:: EXERCISE REQUIREMENTS ::
State only how many lines of the records contain the string "turquesa".

┌──

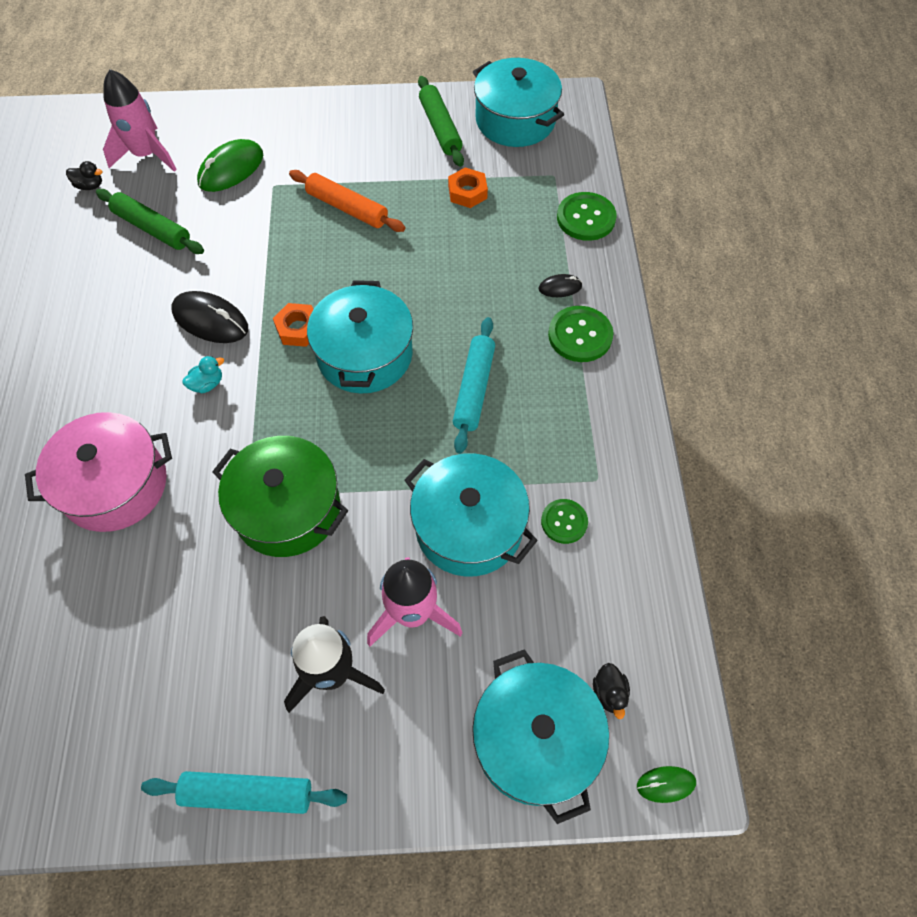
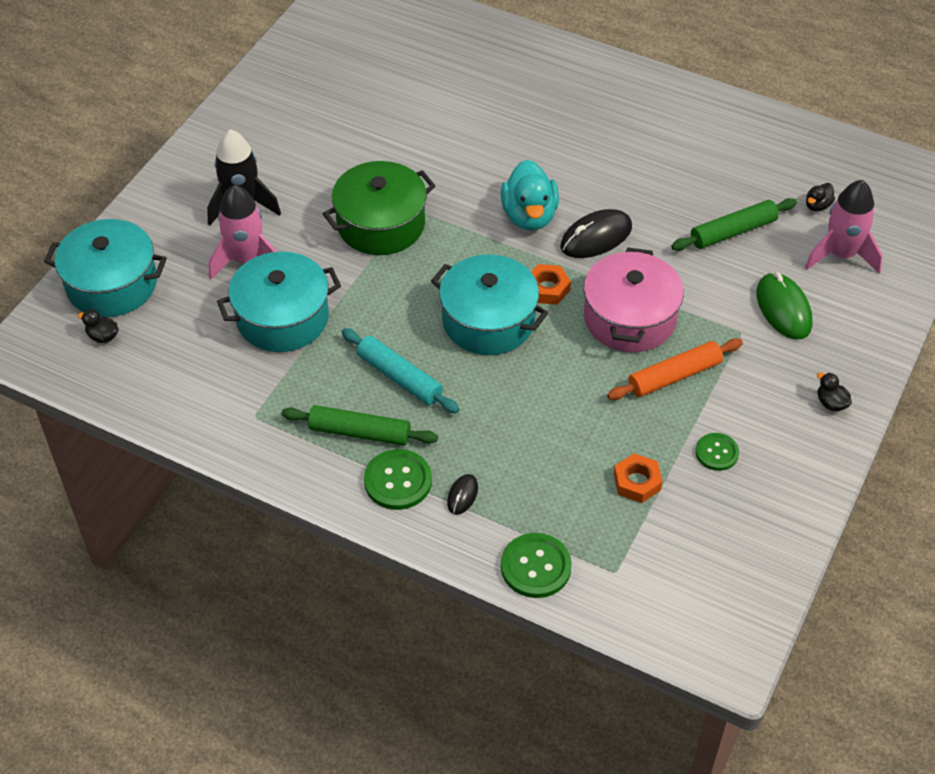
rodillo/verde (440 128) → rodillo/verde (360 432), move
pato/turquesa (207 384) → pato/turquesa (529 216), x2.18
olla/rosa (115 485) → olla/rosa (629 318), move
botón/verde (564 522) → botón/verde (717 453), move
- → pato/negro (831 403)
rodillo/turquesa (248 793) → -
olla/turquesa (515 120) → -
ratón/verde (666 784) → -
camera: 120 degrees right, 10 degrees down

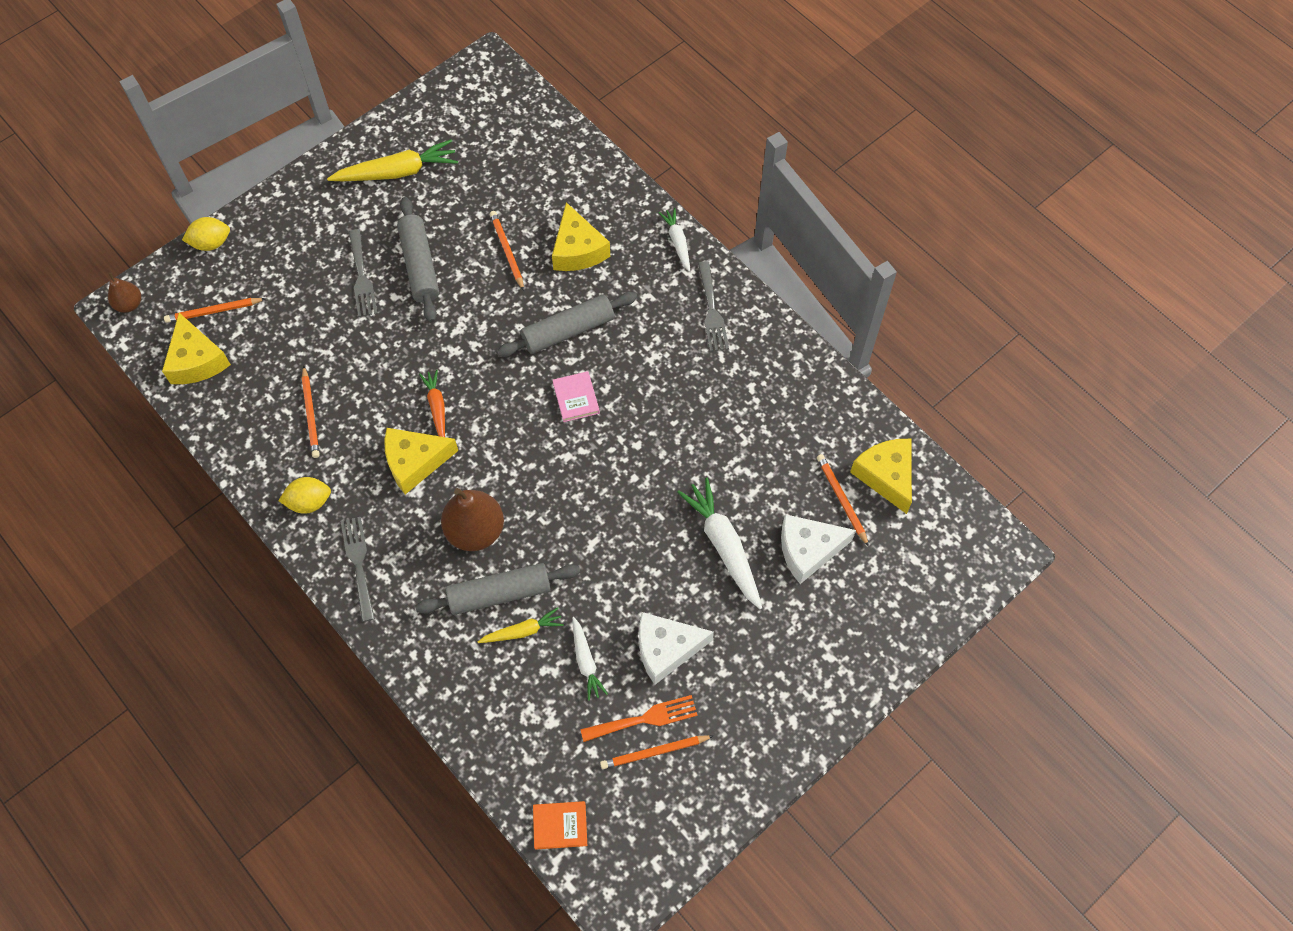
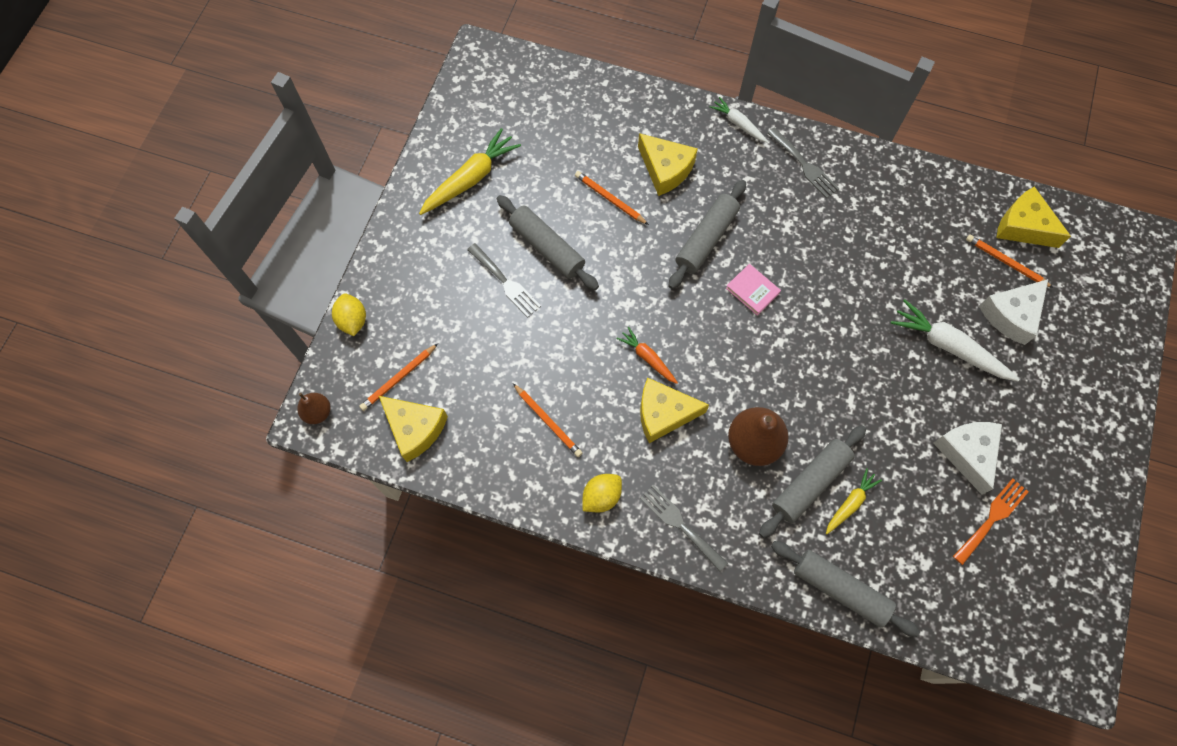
limón/amarillo (211 243) → limón/amarillo (352 320), 60 degrees counterclockwise
queso/amarillo (415 462) → queso/amarillo (663 413), 45 degrees clockwise
- → rodillo/gris (840 589)
queso/blanco (666 649) → queso/blanco (967 453), 120 degrees clockwise
libro/naranja (560 826) → -
zanahoria/blanco (586 661) → -
lápiz/naranja (654 752) → -
camera: 30 degrees left, 5 degrees up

└──

:: ANSWER TO THE PROBLEM ::
3